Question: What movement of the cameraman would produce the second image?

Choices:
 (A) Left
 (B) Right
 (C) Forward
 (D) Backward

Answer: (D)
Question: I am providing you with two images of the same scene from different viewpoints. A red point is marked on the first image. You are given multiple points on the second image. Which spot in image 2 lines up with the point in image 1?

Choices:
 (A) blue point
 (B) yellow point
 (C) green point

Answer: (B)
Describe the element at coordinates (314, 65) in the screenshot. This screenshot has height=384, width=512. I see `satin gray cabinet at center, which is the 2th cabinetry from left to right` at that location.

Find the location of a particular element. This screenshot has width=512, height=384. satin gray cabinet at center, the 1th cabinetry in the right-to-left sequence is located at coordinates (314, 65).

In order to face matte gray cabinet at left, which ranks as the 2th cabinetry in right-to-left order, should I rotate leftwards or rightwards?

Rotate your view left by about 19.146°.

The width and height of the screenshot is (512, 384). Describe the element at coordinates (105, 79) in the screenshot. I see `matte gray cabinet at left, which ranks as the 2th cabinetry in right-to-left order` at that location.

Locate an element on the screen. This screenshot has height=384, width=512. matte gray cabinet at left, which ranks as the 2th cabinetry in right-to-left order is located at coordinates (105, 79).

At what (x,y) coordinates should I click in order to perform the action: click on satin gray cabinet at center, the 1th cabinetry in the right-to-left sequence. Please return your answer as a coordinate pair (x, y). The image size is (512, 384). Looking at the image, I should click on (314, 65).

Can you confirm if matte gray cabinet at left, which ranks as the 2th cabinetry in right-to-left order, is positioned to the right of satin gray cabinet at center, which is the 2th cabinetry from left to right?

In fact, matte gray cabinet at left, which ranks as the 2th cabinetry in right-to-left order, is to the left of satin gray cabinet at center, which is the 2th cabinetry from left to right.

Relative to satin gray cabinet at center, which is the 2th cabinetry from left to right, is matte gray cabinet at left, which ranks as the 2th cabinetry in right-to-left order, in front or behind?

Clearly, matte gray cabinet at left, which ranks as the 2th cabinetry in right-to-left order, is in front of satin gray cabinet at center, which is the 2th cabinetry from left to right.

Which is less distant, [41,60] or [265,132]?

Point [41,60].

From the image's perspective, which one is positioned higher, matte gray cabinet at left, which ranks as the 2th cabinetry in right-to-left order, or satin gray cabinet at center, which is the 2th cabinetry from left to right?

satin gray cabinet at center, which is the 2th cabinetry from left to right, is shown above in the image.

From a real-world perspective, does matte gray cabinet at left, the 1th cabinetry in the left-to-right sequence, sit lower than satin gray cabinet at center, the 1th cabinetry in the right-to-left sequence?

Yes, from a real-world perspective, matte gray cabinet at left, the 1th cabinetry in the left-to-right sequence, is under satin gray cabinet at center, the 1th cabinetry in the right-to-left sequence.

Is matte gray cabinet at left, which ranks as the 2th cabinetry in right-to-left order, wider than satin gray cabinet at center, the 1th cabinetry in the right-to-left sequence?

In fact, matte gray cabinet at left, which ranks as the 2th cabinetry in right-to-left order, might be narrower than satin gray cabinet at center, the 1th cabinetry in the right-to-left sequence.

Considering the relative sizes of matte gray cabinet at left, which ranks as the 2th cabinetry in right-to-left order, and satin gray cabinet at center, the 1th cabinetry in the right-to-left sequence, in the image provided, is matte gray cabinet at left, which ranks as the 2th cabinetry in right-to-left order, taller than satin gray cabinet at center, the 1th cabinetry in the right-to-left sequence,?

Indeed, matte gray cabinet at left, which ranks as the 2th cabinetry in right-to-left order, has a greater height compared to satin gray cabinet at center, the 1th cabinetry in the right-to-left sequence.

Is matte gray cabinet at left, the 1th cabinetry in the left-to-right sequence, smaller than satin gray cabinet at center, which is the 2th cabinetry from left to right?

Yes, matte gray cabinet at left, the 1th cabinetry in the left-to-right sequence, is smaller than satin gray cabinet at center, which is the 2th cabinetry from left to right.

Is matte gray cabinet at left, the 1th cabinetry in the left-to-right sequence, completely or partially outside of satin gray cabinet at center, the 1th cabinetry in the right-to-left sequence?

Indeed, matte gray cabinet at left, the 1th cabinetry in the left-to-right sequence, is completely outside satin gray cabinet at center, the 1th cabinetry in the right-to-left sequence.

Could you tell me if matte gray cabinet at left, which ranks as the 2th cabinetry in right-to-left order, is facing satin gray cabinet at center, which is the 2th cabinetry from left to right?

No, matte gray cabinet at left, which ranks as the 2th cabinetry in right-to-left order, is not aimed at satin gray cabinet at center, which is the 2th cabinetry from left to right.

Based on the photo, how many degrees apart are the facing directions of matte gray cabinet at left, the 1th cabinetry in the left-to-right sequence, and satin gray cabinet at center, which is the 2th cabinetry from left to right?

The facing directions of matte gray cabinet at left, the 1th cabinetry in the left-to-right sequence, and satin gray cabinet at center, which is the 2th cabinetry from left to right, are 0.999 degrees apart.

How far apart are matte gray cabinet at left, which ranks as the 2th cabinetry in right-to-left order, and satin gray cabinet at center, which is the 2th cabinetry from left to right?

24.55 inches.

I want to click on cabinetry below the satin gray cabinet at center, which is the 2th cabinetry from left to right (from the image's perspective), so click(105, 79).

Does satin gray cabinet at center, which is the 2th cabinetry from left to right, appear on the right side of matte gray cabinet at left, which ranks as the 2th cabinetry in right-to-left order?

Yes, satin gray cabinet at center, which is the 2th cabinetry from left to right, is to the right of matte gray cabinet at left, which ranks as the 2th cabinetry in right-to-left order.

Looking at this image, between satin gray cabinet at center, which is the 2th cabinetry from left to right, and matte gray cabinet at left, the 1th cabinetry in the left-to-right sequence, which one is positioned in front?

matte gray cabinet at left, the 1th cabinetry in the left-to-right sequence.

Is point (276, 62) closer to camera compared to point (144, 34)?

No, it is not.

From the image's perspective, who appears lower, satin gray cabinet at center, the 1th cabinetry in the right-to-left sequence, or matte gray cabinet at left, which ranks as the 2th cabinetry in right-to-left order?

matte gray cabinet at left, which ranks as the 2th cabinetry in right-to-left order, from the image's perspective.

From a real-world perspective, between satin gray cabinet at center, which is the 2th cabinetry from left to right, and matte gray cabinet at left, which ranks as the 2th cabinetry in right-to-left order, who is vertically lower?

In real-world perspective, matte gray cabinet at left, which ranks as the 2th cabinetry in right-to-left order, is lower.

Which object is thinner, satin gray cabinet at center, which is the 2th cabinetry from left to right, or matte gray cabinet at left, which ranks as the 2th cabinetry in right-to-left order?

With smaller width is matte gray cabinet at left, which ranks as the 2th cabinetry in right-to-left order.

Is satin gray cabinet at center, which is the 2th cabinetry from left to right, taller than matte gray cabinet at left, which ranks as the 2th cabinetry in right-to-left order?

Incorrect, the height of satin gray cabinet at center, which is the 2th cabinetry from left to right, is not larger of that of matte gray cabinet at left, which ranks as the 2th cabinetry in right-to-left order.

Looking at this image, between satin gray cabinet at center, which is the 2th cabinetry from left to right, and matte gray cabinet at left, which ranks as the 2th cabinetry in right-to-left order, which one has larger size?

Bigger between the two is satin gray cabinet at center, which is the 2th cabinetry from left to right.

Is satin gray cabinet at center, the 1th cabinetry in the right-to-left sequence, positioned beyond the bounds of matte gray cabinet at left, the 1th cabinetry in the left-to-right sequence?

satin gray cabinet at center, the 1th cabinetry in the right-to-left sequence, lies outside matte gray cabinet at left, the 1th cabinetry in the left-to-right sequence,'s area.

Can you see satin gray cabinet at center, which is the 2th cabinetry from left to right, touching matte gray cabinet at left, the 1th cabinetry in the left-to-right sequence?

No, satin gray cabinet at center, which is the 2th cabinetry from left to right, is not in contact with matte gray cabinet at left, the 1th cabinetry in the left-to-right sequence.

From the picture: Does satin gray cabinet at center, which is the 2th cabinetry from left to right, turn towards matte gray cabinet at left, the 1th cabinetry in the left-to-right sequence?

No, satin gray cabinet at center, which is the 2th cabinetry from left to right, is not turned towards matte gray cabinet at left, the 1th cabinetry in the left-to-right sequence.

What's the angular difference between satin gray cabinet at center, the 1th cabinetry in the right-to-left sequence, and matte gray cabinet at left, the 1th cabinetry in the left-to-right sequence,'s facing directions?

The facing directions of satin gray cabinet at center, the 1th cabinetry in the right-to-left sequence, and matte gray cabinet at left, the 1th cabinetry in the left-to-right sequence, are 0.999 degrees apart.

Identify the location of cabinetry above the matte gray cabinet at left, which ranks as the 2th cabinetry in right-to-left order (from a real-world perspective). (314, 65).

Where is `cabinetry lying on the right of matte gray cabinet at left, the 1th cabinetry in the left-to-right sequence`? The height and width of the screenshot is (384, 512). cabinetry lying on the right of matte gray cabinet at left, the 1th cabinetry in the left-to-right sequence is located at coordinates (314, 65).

□ □ □ □

INSTRUCTIONS TO FOLLOW:
Reproduce the entries above verbatim, from the first line through the line containing "At what (x,y)", inclusive.

EXERCISE OUTPUT:
Question: What movement of the cameraman would produce the second image?

Choices:
 (A) Left
 (B) Right
 (C) Forward
 (D) Backward

Answer: (D)
Question: I am providing you with two images of the same scene from different viewpoints. A red point is marked on the first image. You are given multiple points on the second image. Which spot in image 2 lines up with the point in image 1?

Choices:
 (A) blue point
 (B) yellow point
 (C) green point

Answer: (B)
Describe the element at coordinates (314, 65) in the screenshot. This screenshot has height=384, width=512. I see `satin gray cabinet at center, which is the 2th cabinetry from left to right` at that location.

Find the location of a particular element. This screenshot has width=512, height=384. satin gray cabinet at center, the 1th cabinetry in the right-to-left sequence is located at coordinates (314, 65).

In order to face matte gray cabinet at left, which ranks as the 2th cabinetry in right-to-left order, should I rotate leftwards or rightwards?

Rotate your view left by about 19.146°.

The width and height of the screenshot is (512, 384). Describe the element at coordinates (105, 79) in the screenshot. I see `matte gray cabinet at left, which ranks as the 2th cabinetry in right-to-left order` at that location.

Locate an element on the screen. This screenshot has height=384, width=512. matte gray cabinet at left, which ranks as the 2th cabinetry in right-to-left order is located at coordinates (105, 79).

At what (x,y) coordinates should I click in order to perform the action: click on satin gray cabinet at center, the 1th cabinetry in the right-to-left sequence. Please return your answer as a coordinate pair (x, y). The image size is (512, 384). Looking at the image, I should click on (314, 65).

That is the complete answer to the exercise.